** Data supplied follows **

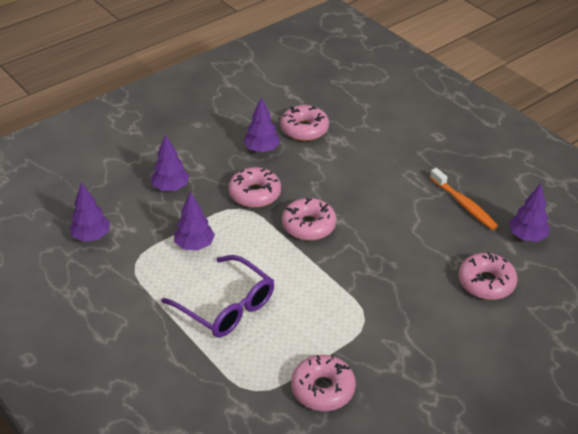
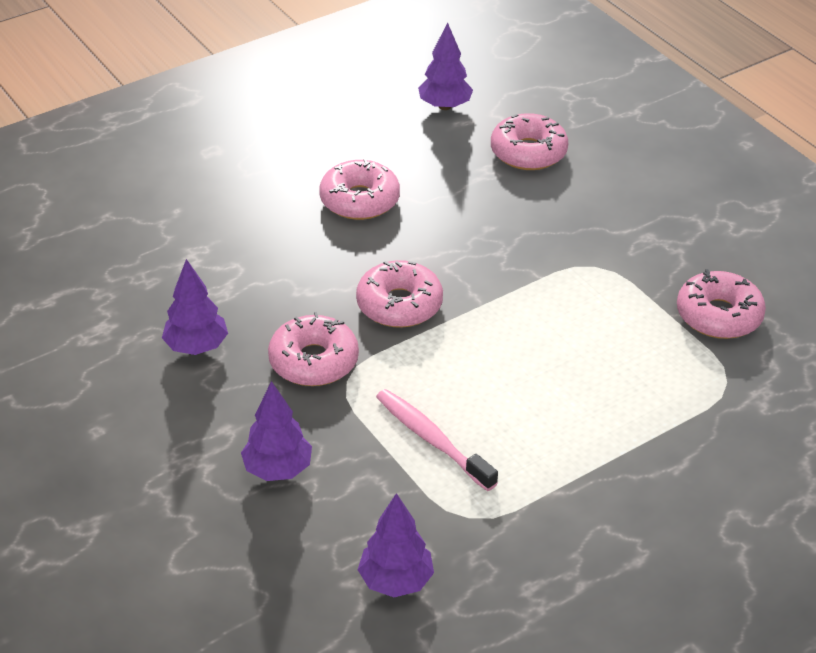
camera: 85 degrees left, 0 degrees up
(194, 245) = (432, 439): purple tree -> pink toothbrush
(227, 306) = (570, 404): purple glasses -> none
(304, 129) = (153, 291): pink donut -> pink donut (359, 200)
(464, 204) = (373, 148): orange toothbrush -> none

** End of Data supplied **
** Data supplied follows **

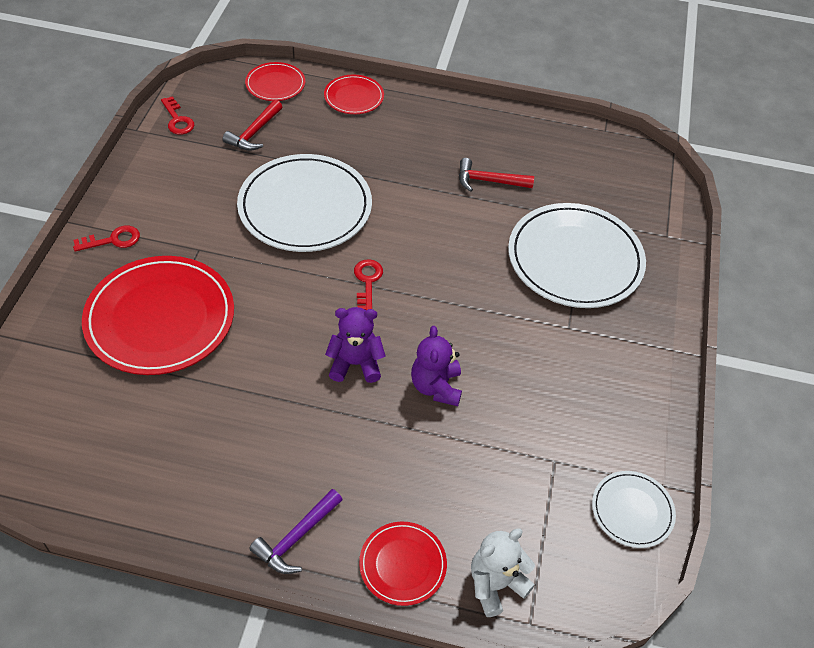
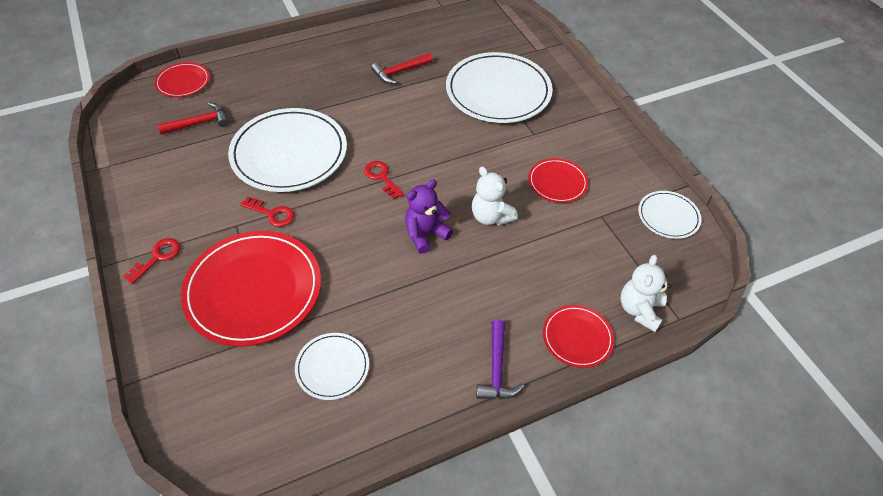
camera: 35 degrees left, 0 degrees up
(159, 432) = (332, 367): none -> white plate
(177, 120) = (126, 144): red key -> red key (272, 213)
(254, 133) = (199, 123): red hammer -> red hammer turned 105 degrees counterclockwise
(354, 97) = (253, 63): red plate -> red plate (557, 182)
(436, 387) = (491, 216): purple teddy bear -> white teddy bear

** End of Data supplied **
** Data supplied follows **

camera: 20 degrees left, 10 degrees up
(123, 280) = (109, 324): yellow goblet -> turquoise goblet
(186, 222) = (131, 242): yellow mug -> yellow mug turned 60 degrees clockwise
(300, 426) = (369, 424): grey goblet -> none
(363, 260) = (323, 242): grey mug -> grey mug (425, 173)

** End of Data supplied **

About this exercise: Could you restate word for word the lines above, from the one that contains "(186, 222) = (131, 242): yellow" through the one that contains "(363, 260) = (323, 242): grey", and no others?

Answer to this problem:
(186, 222) = (131, 242): yellow mug -> yellow mug turned 60 degrees clockwise
(300, 426) = (369, 424): grey goblet -> none
(363, 260) = (323, 242): grey mug -> grey mug (425, 173)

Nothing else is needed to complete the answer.